TASK TO COMPLETE ::
Below are the records; count how many of their lines contain the word "yellow" and give that number only.

--- MATERIAL SUPPLIED Enclosed Below ---

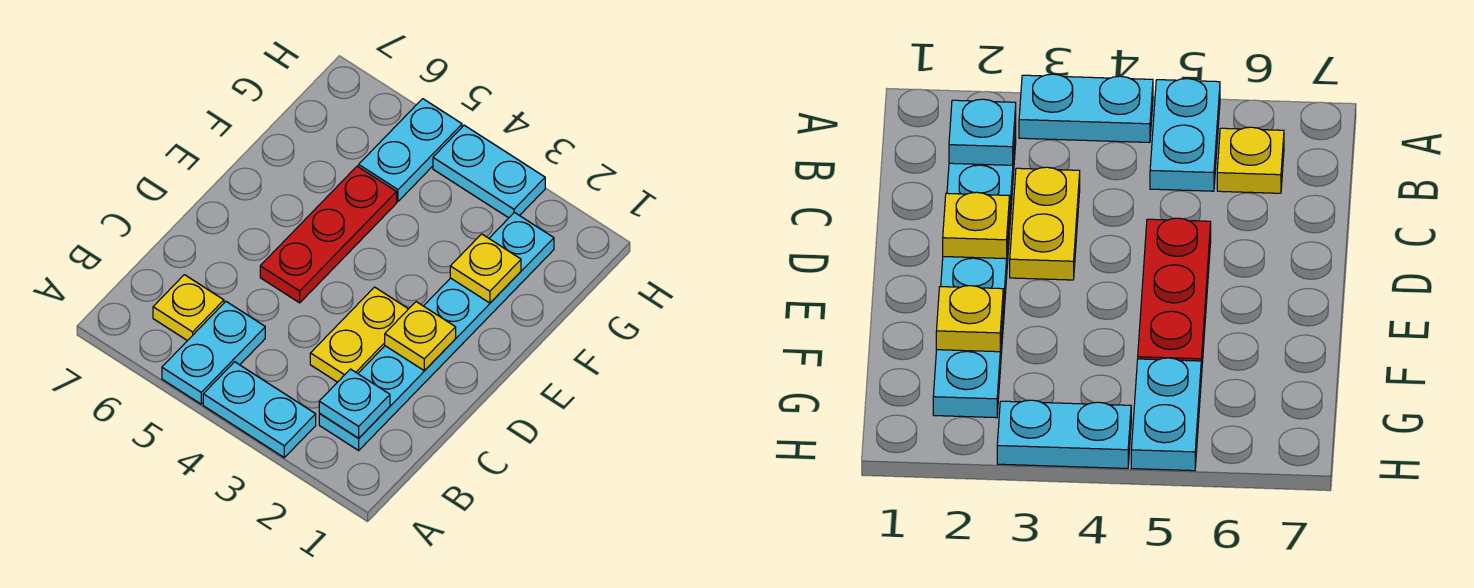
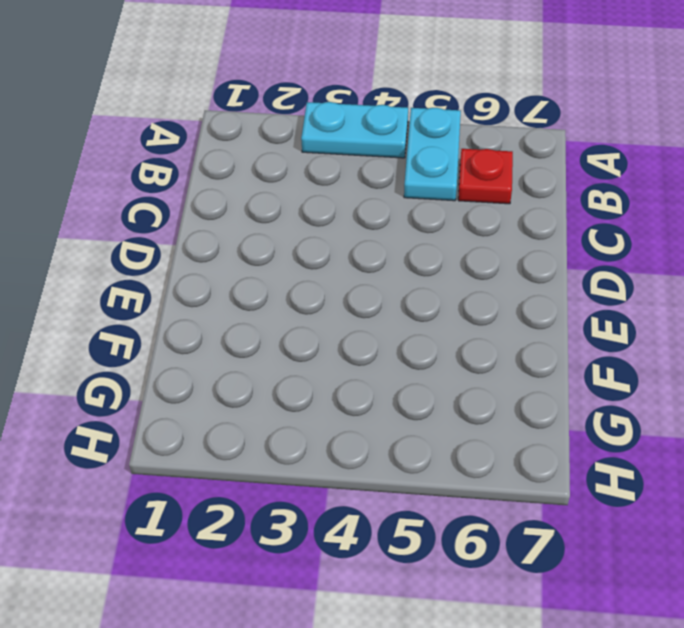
red plate B6 level 1 -> yellow plate B6 level 1
none -> cyan plate B2:G2 level 1
none -> yellow plate C3:D3 level 1

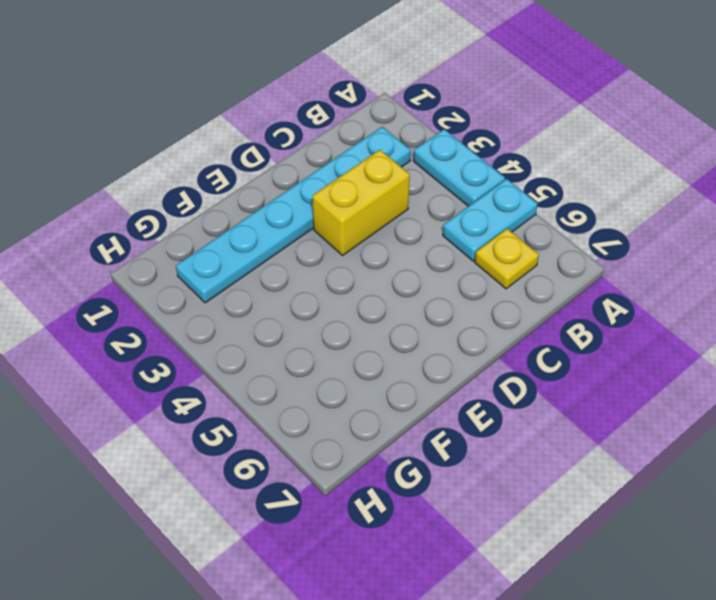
yellow brick C3:D3 level 1 -> yellow plate C3:D3 level 1
none -> red plate D5:F5 level 1
none -> cyan plate G5:H5 level 1

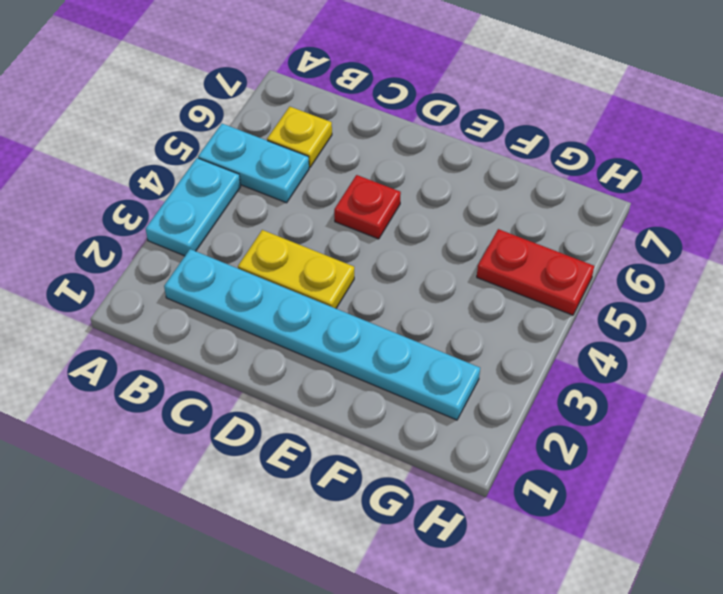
red plate D5 level 1 -> red plate D5:F5 level 1
red plate G5:H5 level 1 -> cyan plate G5:H5 level 1
none -> cyan plate H3:H4 level 1
none -> cyan plate B2 level 2

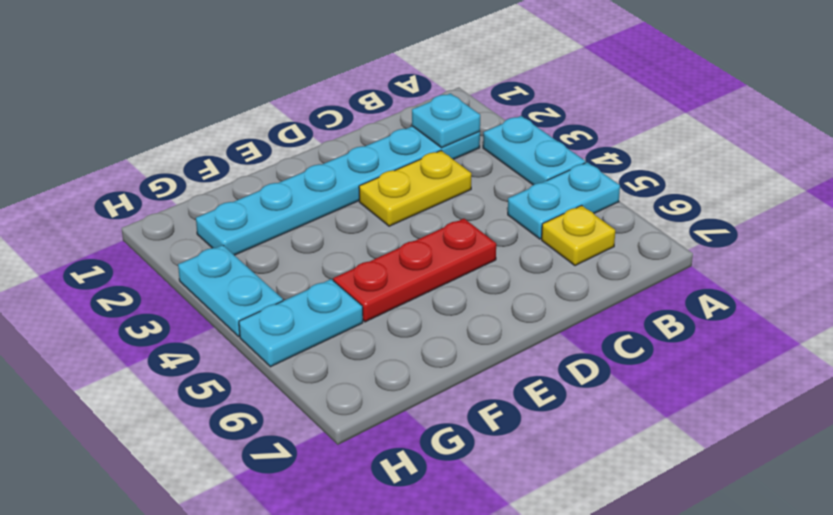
none -> yellow plate D2 level 2
none -> yellow plate F2 level 2

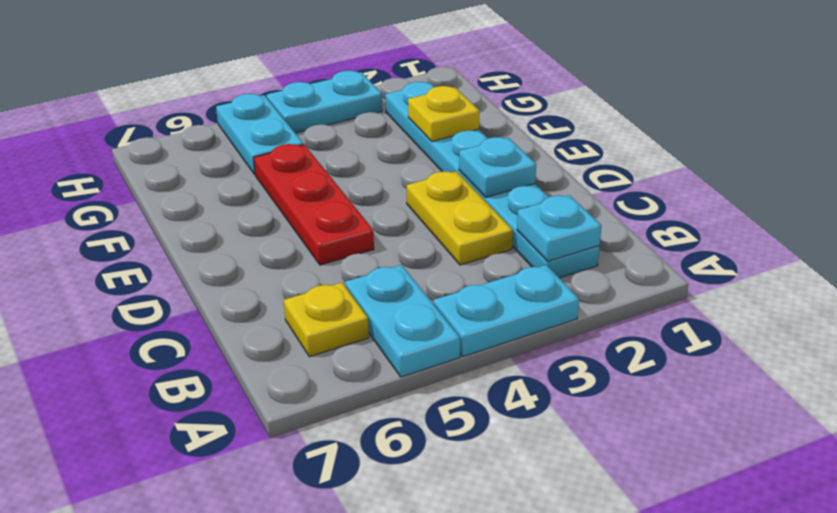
cyan plate D2 level 2 -> yellow plate D2 level 2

--- End of Enclosed MATERIAL SUPPLIED ---

ANSWER SPACE ::
6